_Try it_:
Set down exactly the lines running from the one with "(631, 428) = (814, 155): grey plane -> none" to the last line of the listing below, both included, and skip every picture.

_Records supplied_:
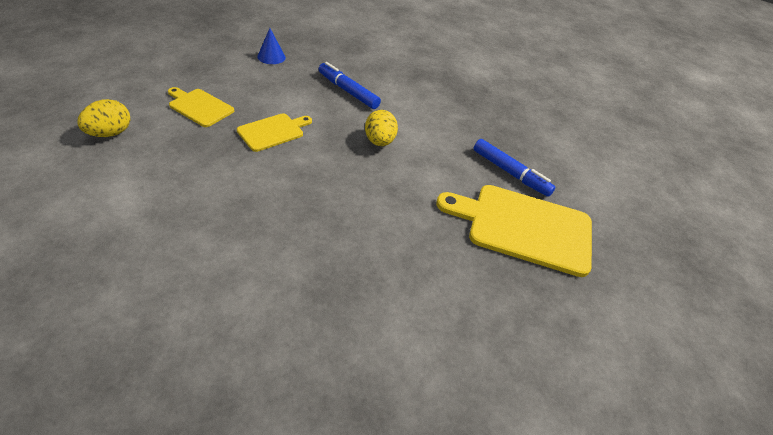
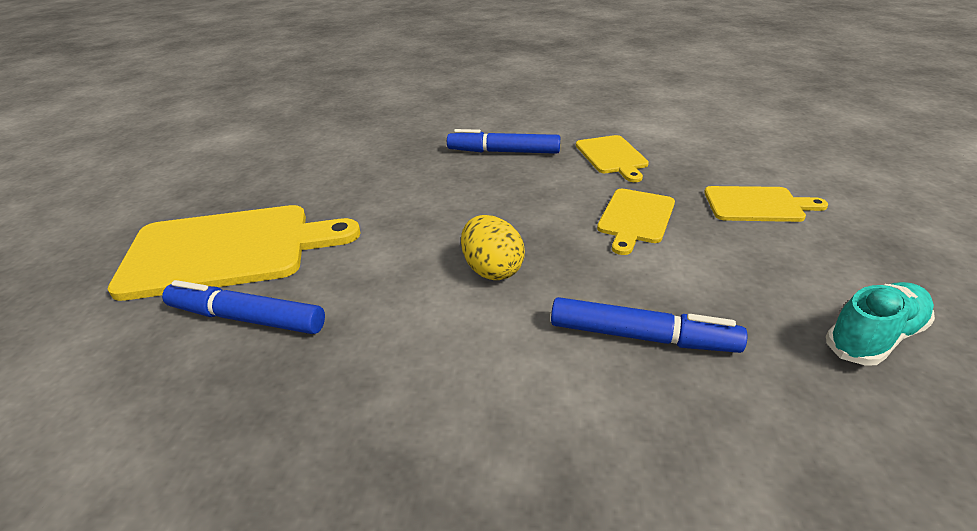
camera: 160 degrees right, 10 degrees down
(110, 133) = (759, 151): yellow egg -> none
(207, 182) = (612, 156): none -> yellow cutting board
(271, 57) = (874, 337): blue cone -> turquoise shoe
(275, 233) = (503, 152): none -> blue marker

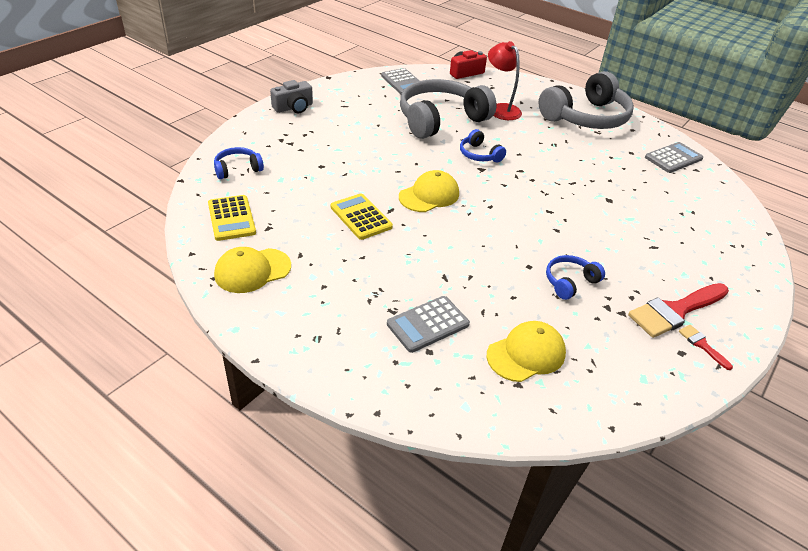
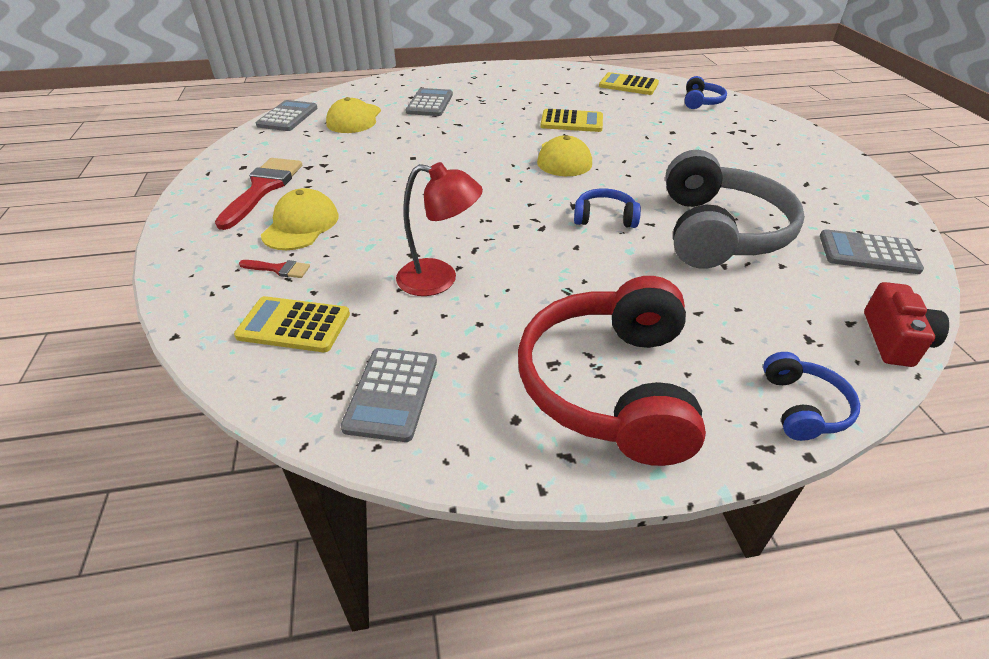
camera: 135 degrees right, 0 degrees up
(252, 270) = (559, 77): yellow cap -> yellow cap (301, 225)
(293, 107) = (818, 154): grey camera -> none
(501, 109) = (714, 301): red lamp -> red lamp (439, 279)
(570, 282) = (369, 164): blue headphones -> blue headphones (803, 407)
(586, 117) = (610, 385): grey headphones -> red headphones
(592, 412) = (288, 117): none -> grey calculator
(701, 203) = (294, 325): none -> yellow calculator
(702, 345) = (227, 178): red brush -> red brush (279, 269)

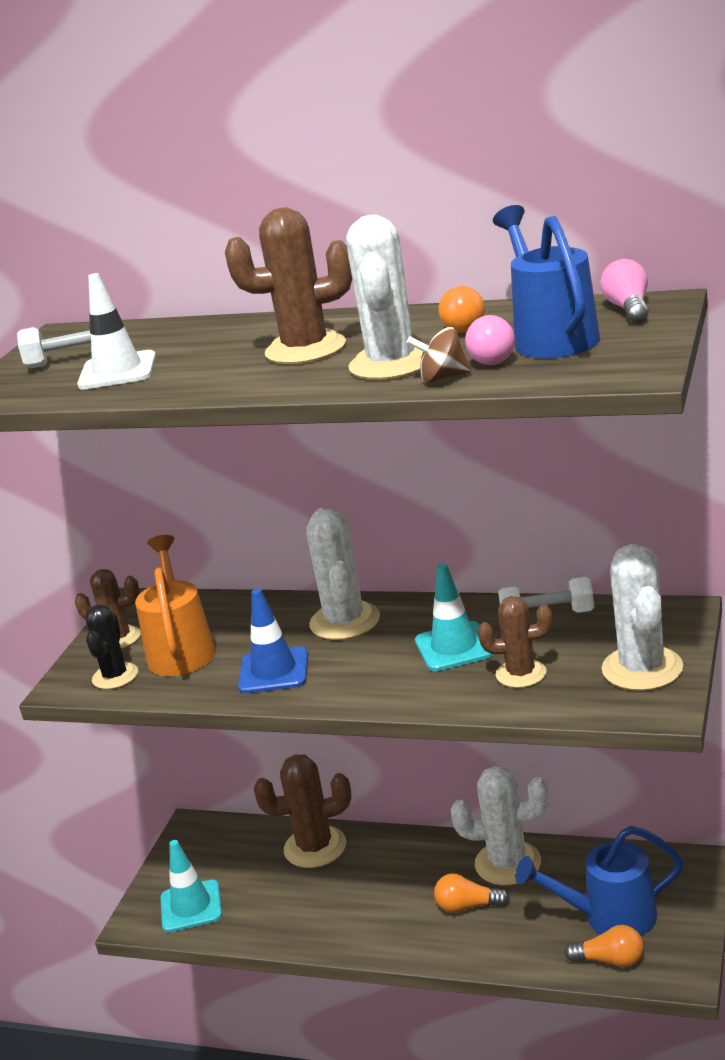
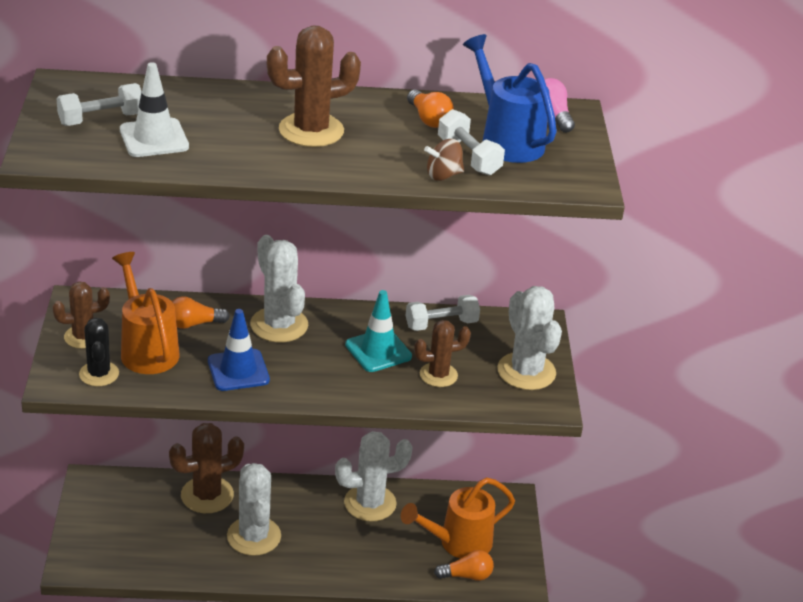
camera: 25 degrees left, 10 degrees up
(191, 906) = (116, 550): turquoise traffic cone -> none
(391, 363) = (393, 155): white cactus -> white cactus (254, 536)
(467, 906) = (348, 539): orange light bulb -> orange light bulb (194, 324)
(489, 357) = (468, 157): pink light bulb -> white dumbbell
(609, 917) = (458, 543): blue watering can -> orange watering can

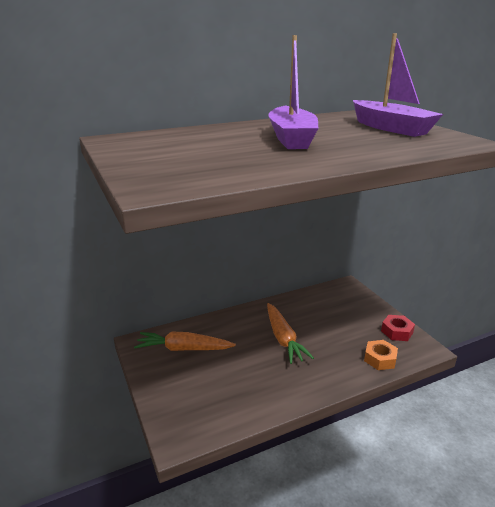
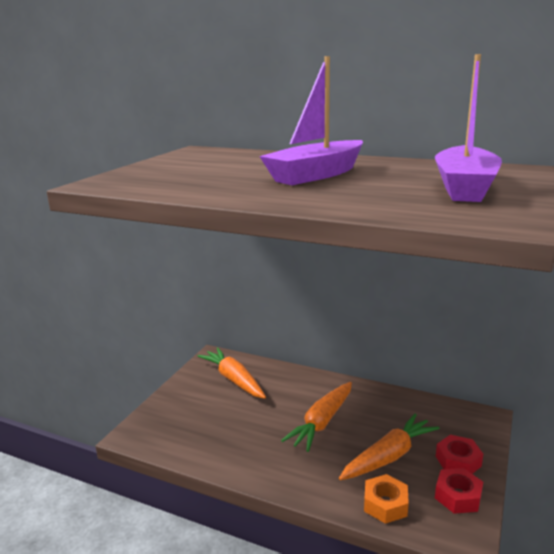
camera: 50 degrees right, 5 degrees down
(343, 334) = (389, 456): none -> orange carrot
(371, 314) = (458, 461): none -> red nut

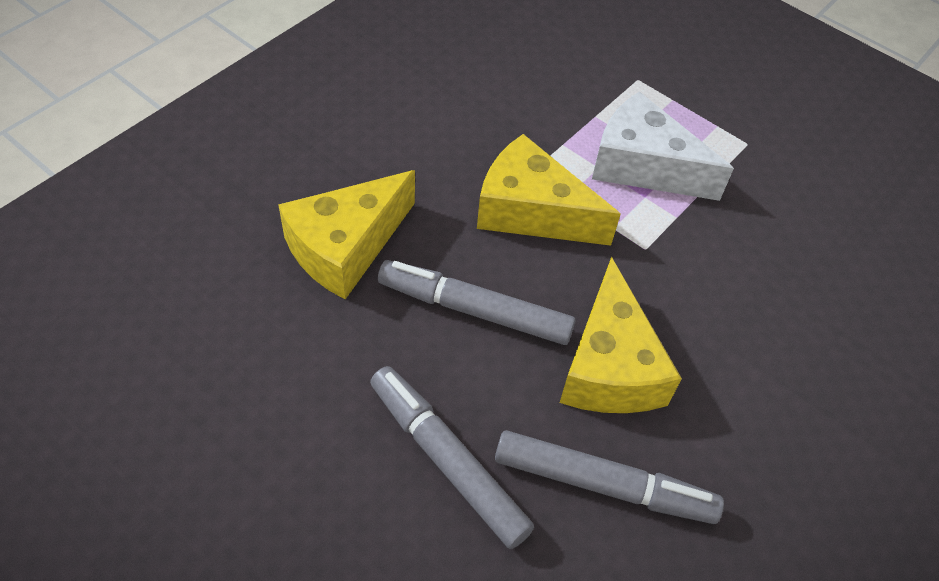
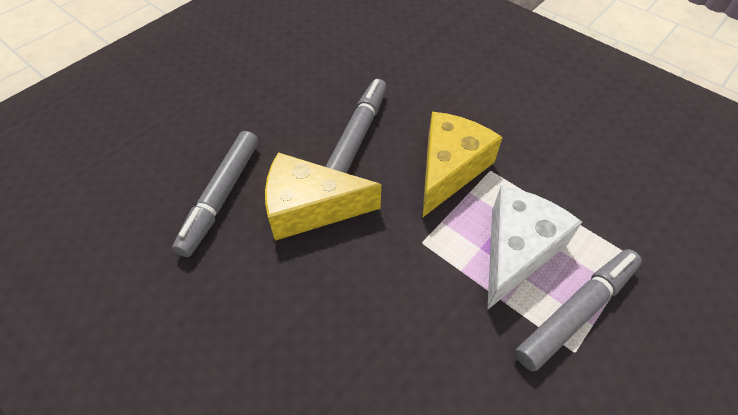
camera: 95 degrees right, 0 degrees up
(346, 247) = (404, 76): yellow cheese -> none
(447, 460) = (250, 123): grey marker -> grey marker (576, 311)

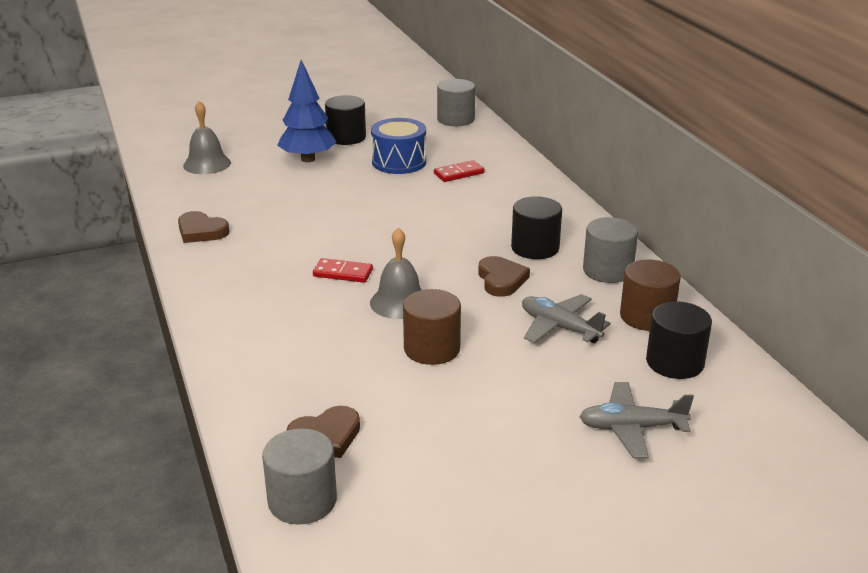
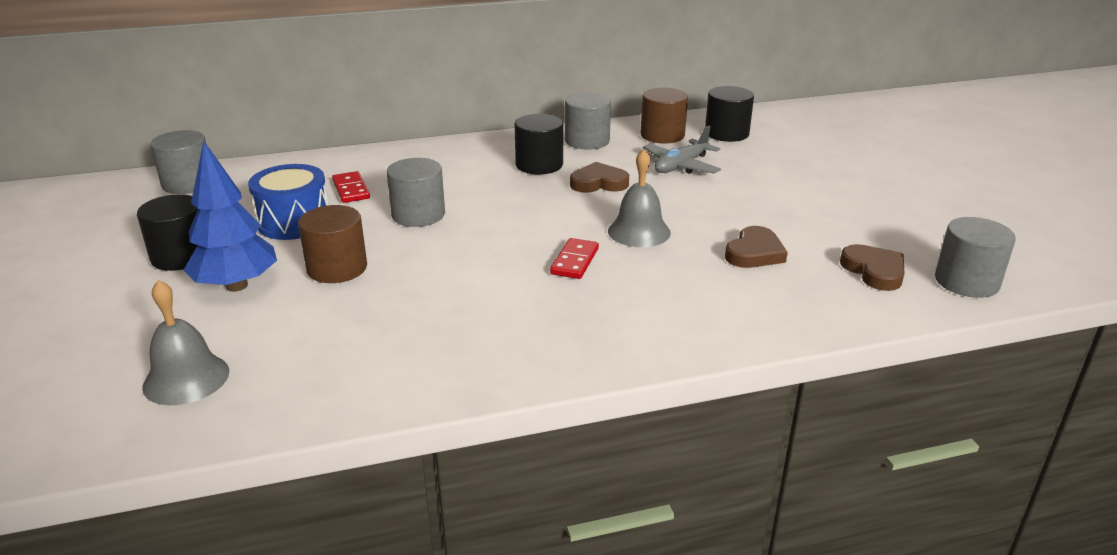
camera: 85 degrees left, 0 degrees up
(201, 231) = (436, 369): brown heart -> brown heart (754, 253)
(418, 203) = (418, 215): none -> grey cylinder
(432, 349) = (722, 219): brown cylinder -> brown cylinder (337, 268)
(631, 428) = (814, 155): grey plane -> none

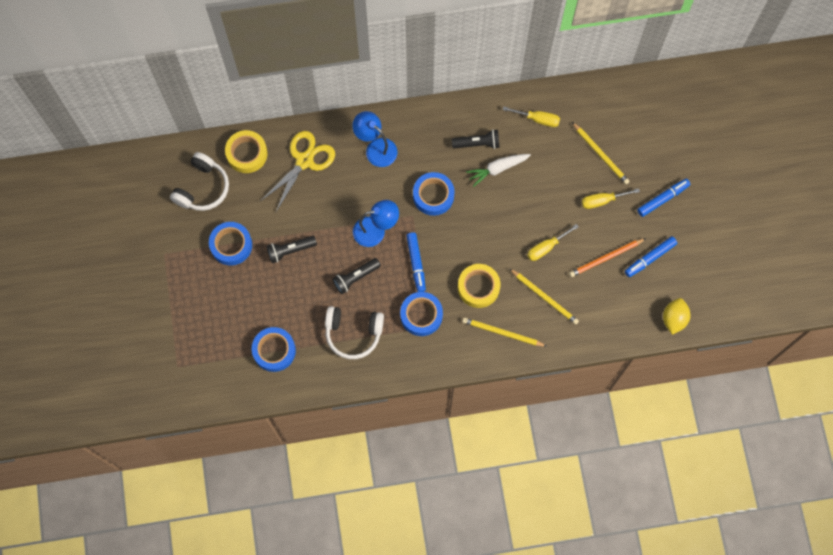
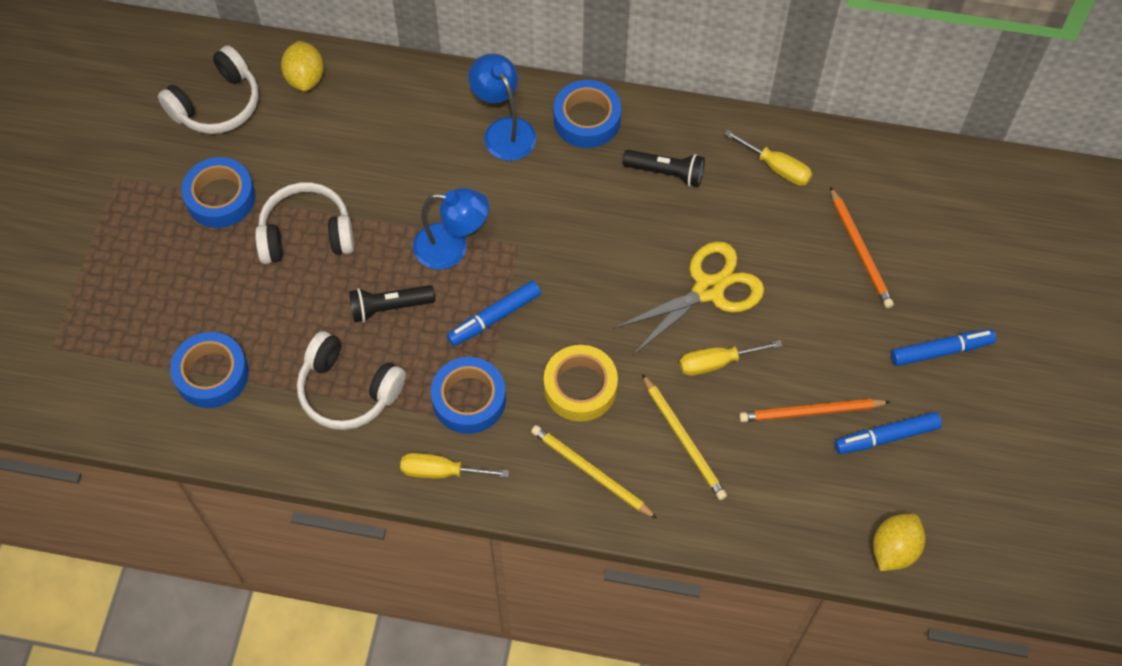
camera: 20 degrees right, 10 degrees down
(247, 154) = (305, 78): yellow tape -> yellow lemon
(290, 250) = (306, 234): black flashlight -> white headphones
(304, 160) = (387, 114): yellow scissors -> yellow scissors (709, 289)
(416, 263) = (494, 317): blue marker -> blue marker turned 45 degrees clockwise
(433, 196) = (564, 226): blue tape -> blue tape (587, 119)
(497, 169) = (683, 219): white carrot -> none
(600, 154) = (860, 250): yellow pencil -> orange pencil
(602, 201) = (837, 321): yellow screwdriver -> yellow screwdriver (441, 471)

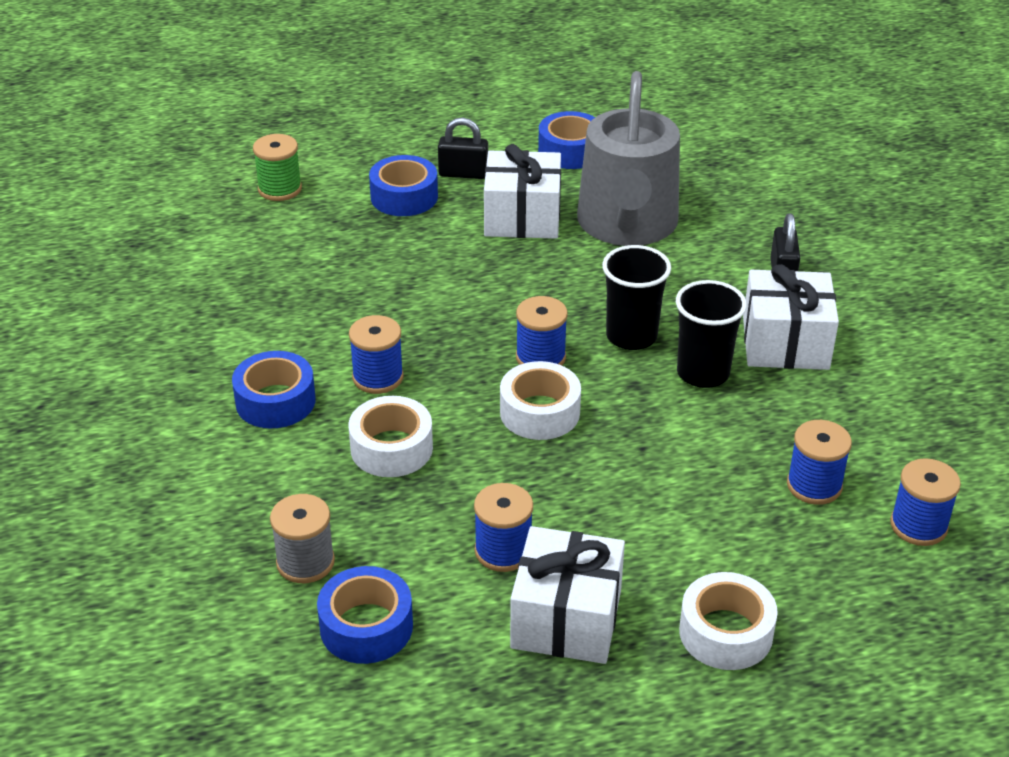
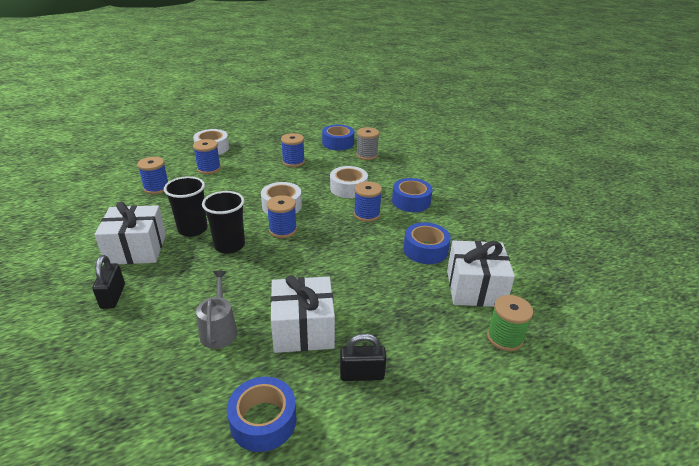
camera: 170 degrees right, 5 degrees down
(404, 197) = (402, 340): blue tape -> blue tape (425, 250)
(566, 619) = (269, 148): white gift -> white gift (475, 288)
(627, 225) = (219, 330): grey watering can -> grey watering can, size x0.45
(918, 526) = (118, 178): blue spool -> blue spool (209, 169)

_Task response_:
(631, 428) = (814, 155): grey plane -> none

camera: 20 degrees right, 10 degrees down
(247, 154) = (305, 78): yellow tape -> yellow lemon
(290, 250) = (306, 234): black flashlight -> white headphones
(304, 160) = (387, 114): yellow scissors -> yellow scissors (709, 289)
(416, 263) = (494, 317): blue marker -> blue marker turned 45 degrees clockwise
(433, 196) = (564, 226): blue tape -> blue tape (587, 119)
(497, 169) = (683, 219): white carrot -> none
(600, 154) = (860, 250): yellow pencil -> orange pencil
(602, 201) = (837, 321): yellow screwdriver -> yellow screwdriver (441, 471)

camera: 170 degrees right, 5 degrees down
(404, 197) = (402, 340): blue tape -> blue tape (425, 250)
(566, 619) = (269, 148): white gift -> white gift (475, 288)
(627, 225) = (219, 330): grey watering can -> grey watering can, size x0.45
(918, 526) = (118, 178): blue spool -> blue spool (209, 169)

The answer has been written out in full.